(Supplied records begins)

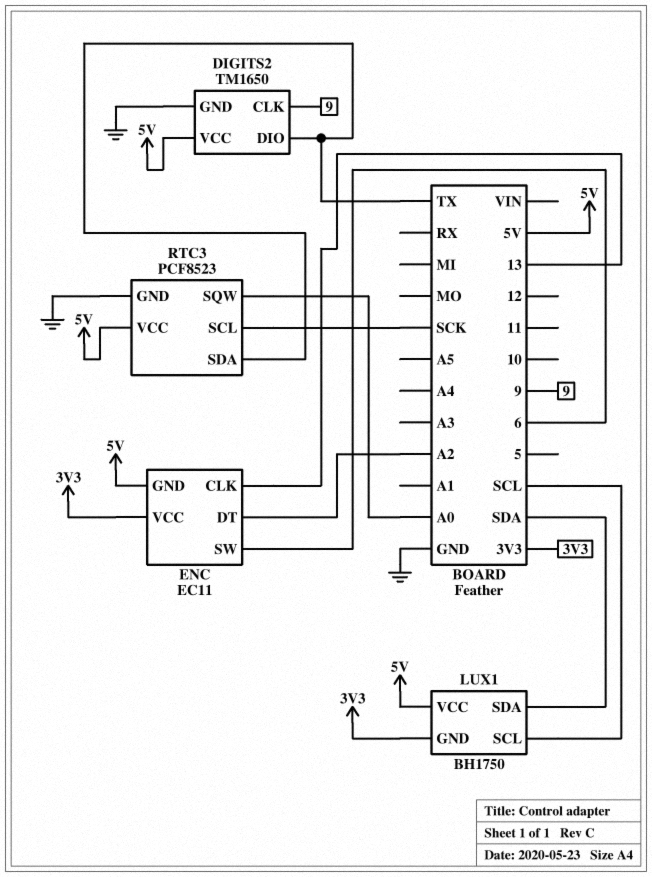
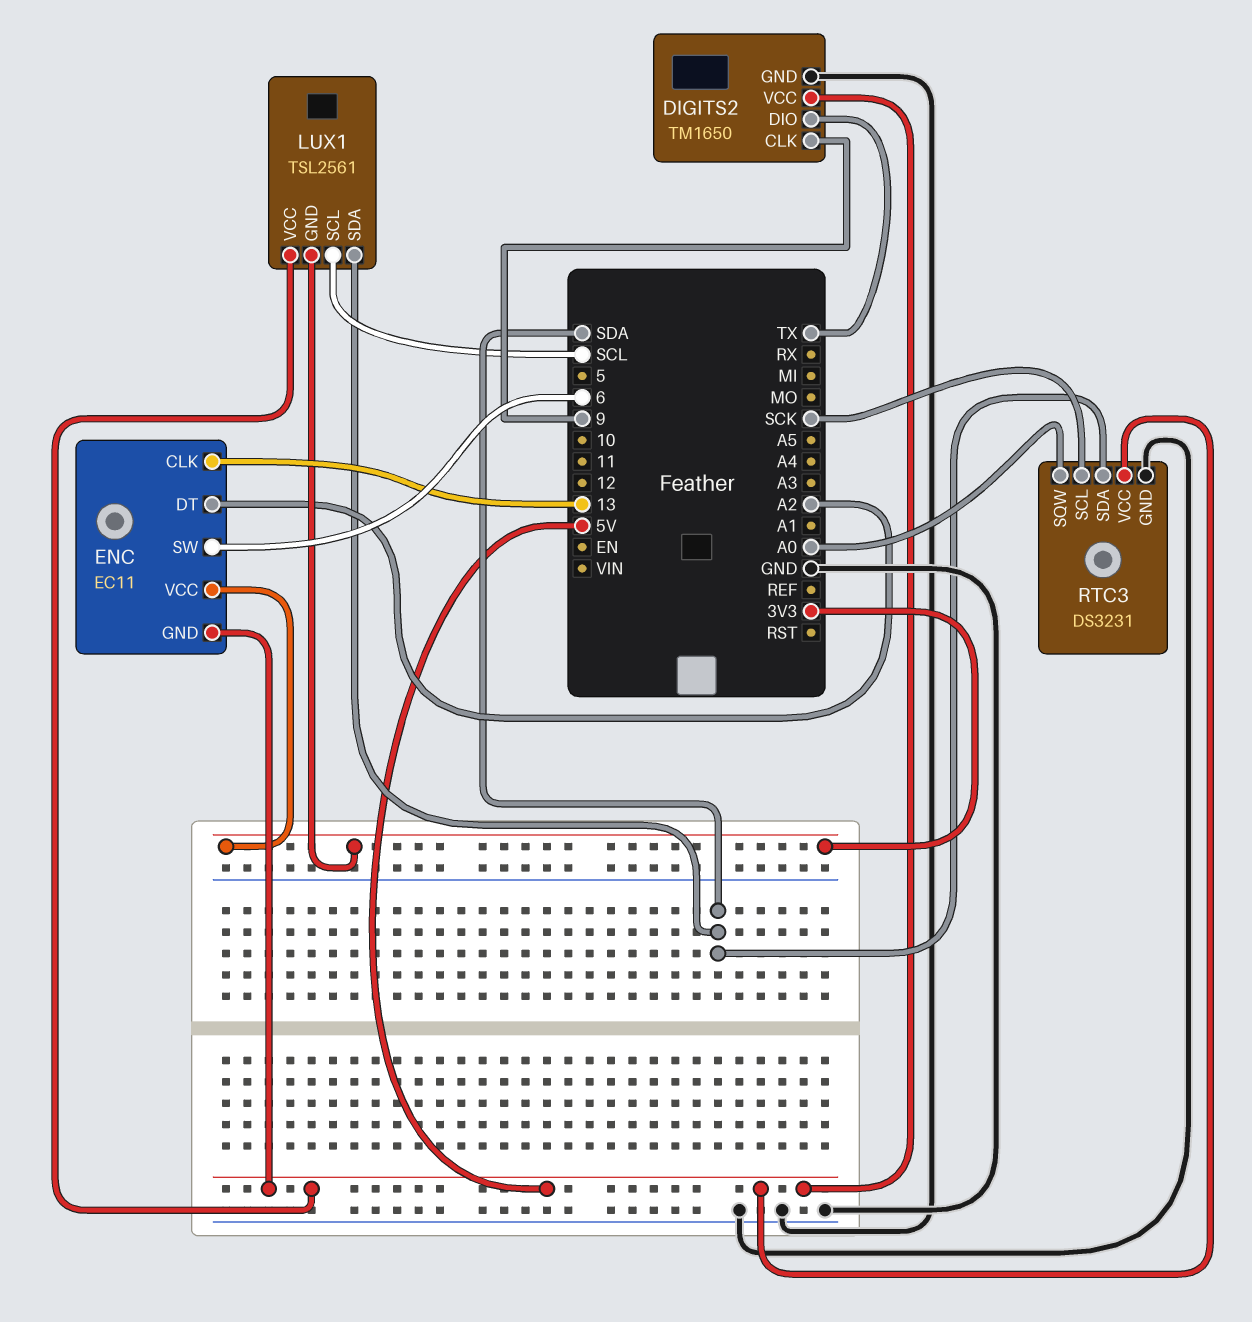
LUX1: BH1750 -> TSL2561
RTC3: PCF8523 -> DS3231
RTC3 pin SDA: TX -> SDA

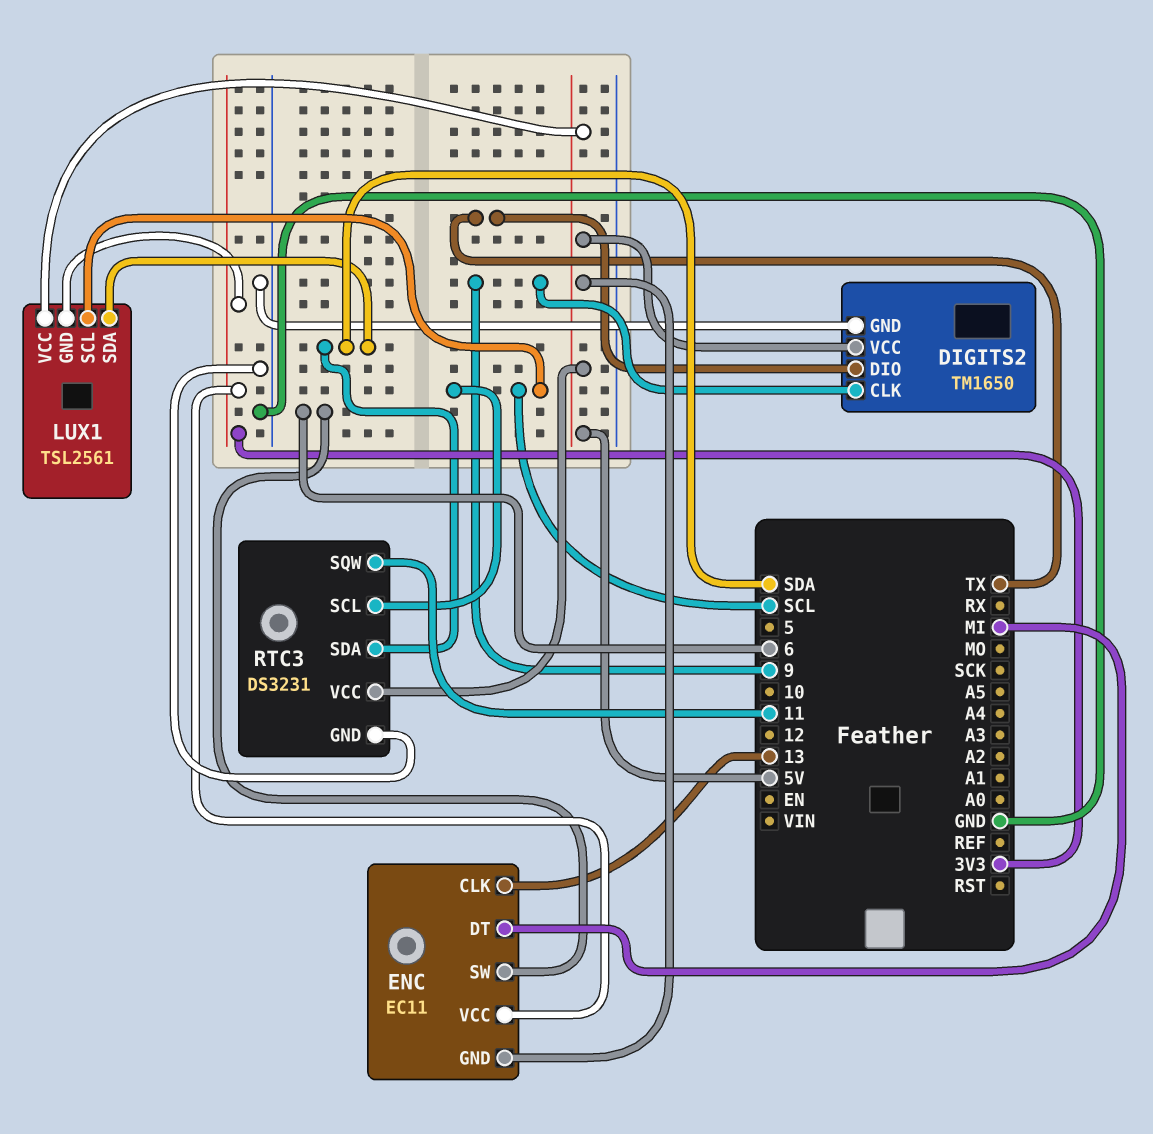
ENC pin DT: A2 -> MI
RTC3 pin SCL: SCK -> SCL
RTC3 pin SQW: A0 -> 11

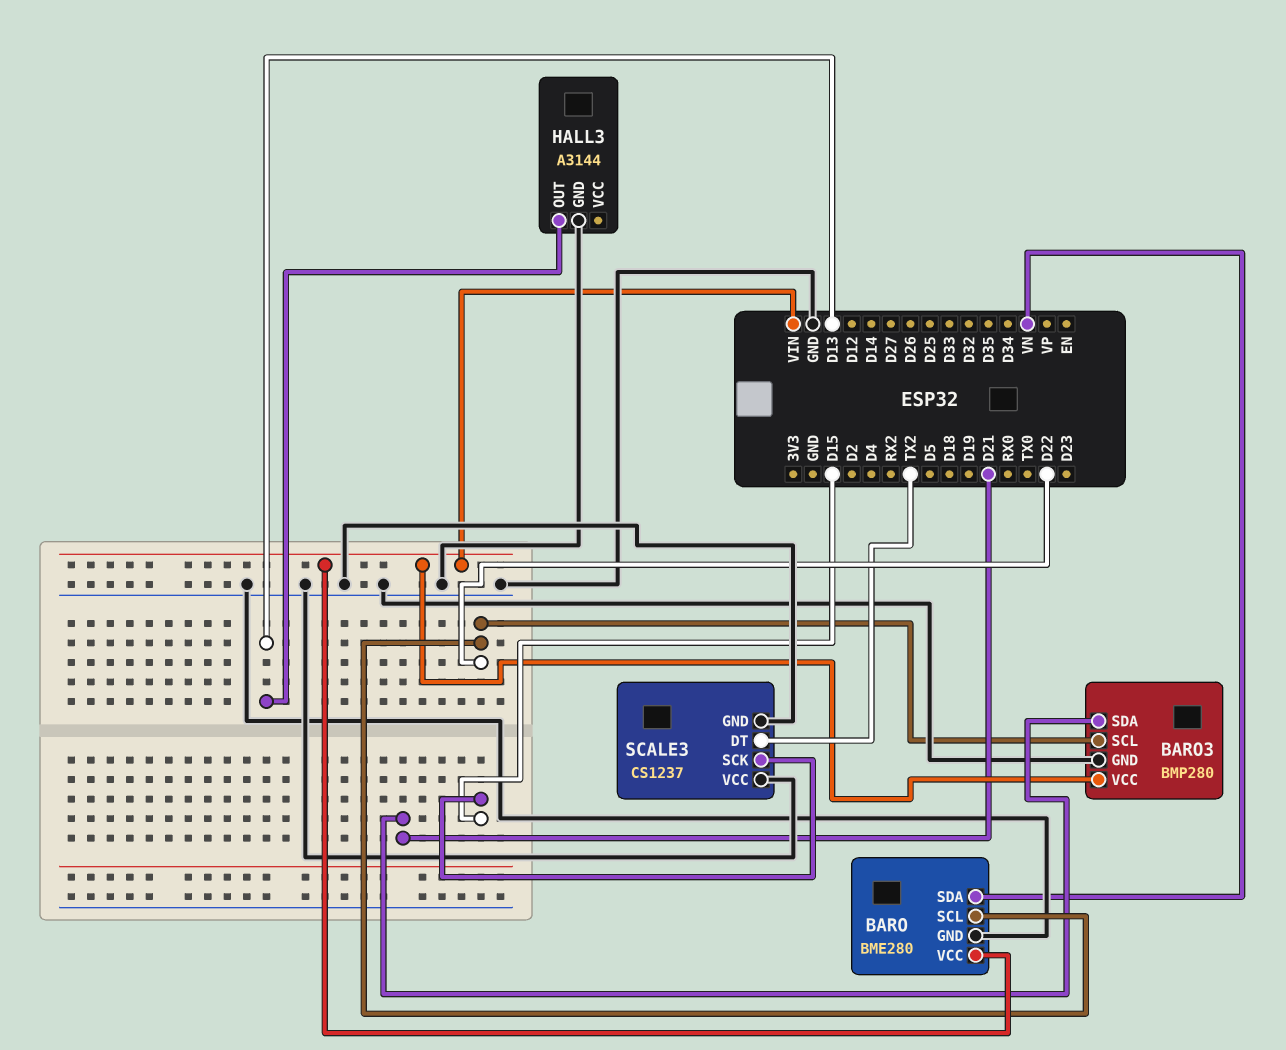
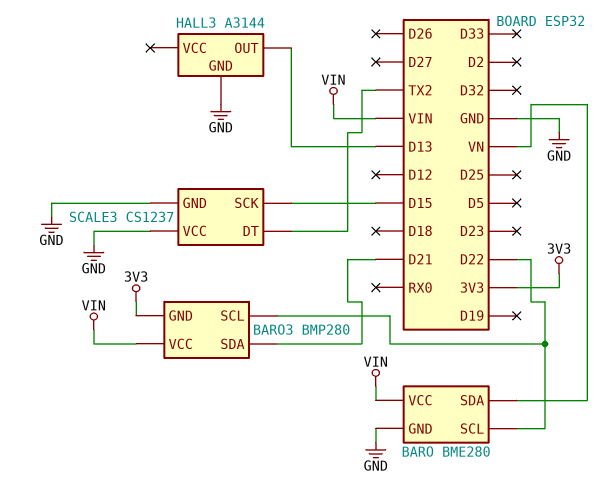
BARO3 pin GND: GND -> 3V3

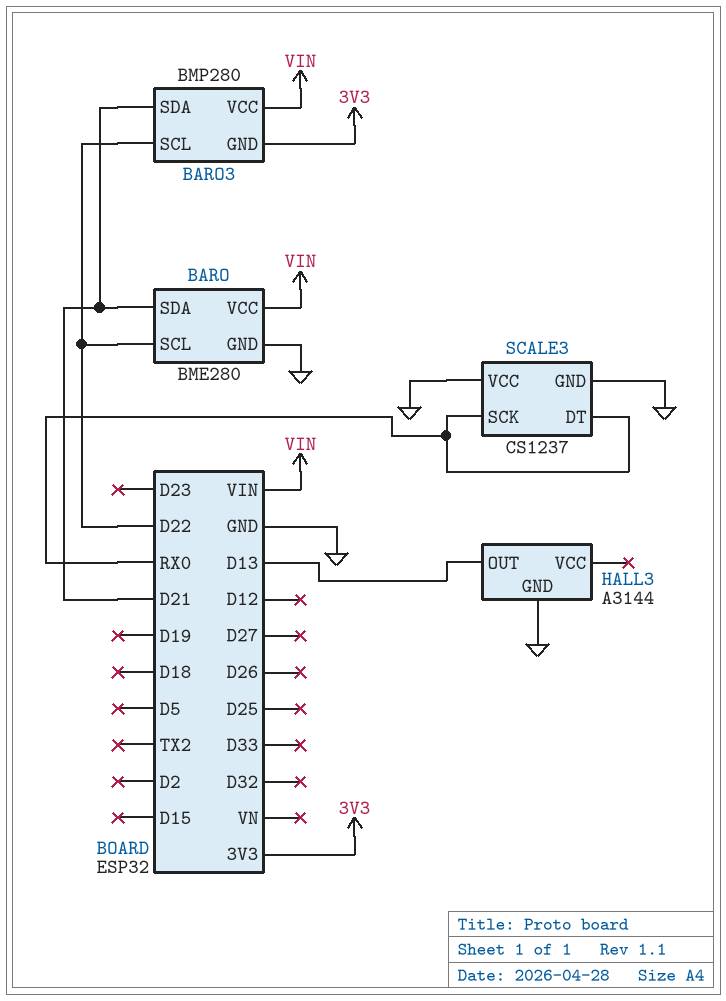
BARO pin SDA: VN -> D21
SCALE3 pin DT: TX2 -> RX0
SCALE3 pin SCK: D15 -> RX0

(Supplied records ends)

Work required
Above are records to transcribe exactly; leave their pictures out.

Reply to the exercise
LUX1: BH1750 -> TSL2561
RTC3: PCF8523 -> DS3231
RTC3 pin SDA: TX -> SDA

ENC pin DT: A2 -> MI
RTC3 pin SCL: SCK -> SCL
RTC3 pin SQW: A0 -> 11

BARO3 pin GND: GND -> 3V3

BARO pin SDA: VN -> D21
SCALE3 pin DT: TX2 -> RX0
SCALE3 pin SCK: D15 -> RX0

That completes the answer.